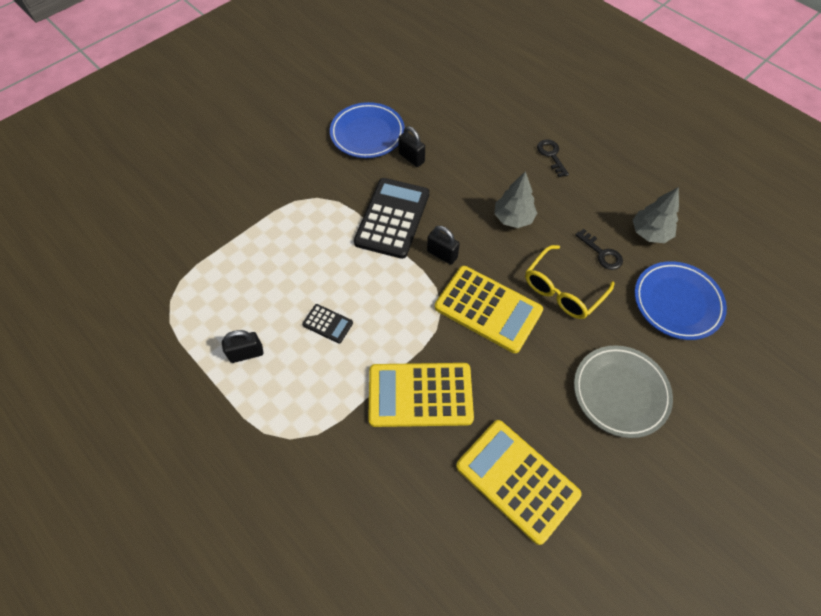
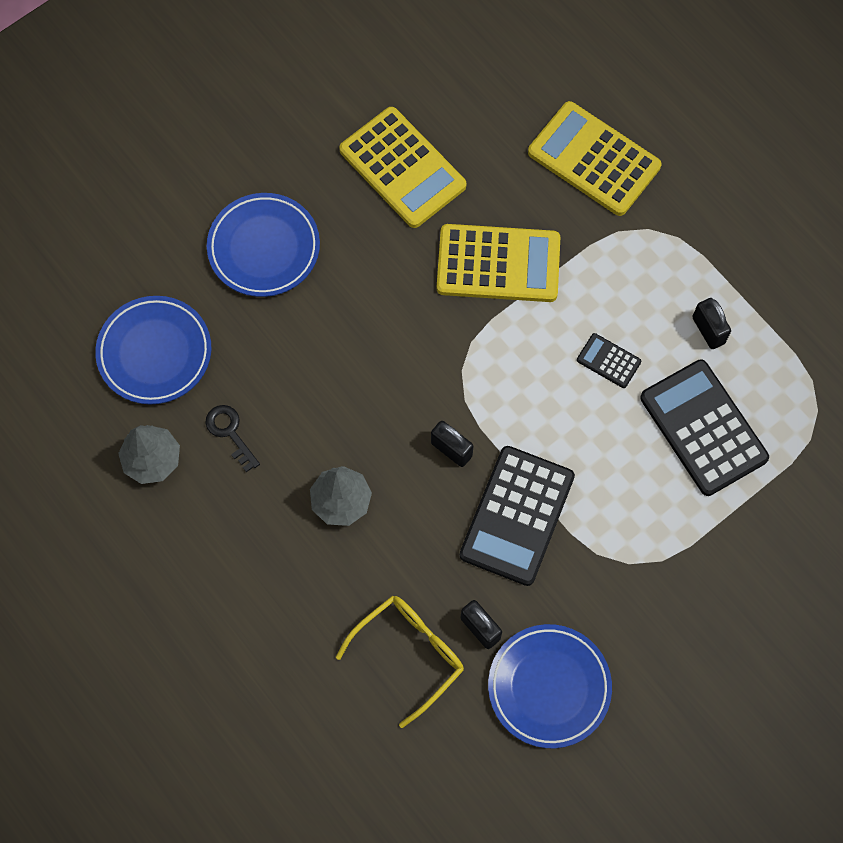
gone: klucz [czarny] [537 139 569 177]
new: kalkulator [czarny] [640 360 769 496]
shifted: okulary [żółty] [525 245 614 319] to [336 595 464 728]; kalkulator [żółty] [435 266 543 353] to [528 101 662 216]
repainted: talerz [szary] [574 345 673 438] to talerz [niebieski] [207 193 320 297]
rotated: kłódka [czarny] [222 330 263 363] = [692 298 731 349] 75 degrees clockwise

▶ _TASK INSTRUCTIONS_: Could you copy each line of the material that holds "czarny"?

▶ _TASK RESPONSE_:
gone: klucz [czarny] [537 139 569 177]
new: kalkulator [czarny] [640 360 769 496]
rotated: kłódka [czarny] [222 330 263 363] = [692 298 731 349] 75 degrees clockwise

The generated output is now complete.